> **Task**
All lines from the one including "C108: 470nF (AGND, LIGHT2) -> none" to the bottom of the entries below should be repeated exactly, both ends kept.

* * * *

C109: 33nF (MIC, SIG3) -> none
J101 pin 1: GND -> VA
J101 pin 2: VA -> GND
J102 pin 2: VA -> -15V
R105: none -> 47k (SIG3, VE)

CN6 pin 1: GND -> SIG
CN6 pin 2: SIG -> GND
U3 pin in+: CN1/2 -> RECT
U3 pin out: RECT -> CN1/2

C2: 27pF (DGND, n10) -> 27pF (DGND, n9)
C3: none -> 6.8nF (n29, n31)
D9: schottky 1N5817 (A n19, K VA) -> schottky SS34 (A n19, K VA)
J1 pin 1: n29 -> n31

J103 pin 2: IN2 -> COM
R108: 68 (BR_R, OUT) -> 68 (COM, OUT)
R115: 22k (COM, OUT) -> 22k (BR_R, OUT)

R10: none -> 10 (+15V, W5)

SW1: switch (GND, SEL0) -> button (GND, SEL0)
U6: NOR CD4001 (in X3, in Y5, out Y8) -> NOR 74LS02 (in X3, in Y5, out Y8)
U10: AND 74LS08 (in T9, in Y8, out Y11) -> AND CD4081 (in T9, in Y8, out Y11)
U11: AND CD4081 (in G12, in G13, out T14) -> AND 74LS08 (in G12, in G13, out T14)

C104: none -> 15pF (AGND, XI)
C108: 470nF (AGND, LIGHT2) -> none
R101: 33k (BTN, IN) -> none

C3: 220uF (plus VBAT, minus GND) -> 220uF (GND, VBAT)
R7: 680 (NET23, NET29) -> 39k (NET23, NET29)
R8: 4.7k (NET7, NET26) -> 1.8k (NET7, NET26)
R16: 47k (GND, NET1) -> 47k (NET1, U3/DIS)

* * * *

> **Written solution**
C108: 470nF (AGND, LIGHT2) -> none
R101: 33k (BTN, IN) -> none

C3: 220uF (plus VBAT, minus GND) -> 220uF (GND, VBAT)
R7: 680 (NET23, NET29) -> 39k (NET23, NET29)
R8: 4.7k (NET7, NET26) -> 1.8k (NET7, NET26)
R16: 47k (GND, NET1) -> 47k (NET1, U3/DIS)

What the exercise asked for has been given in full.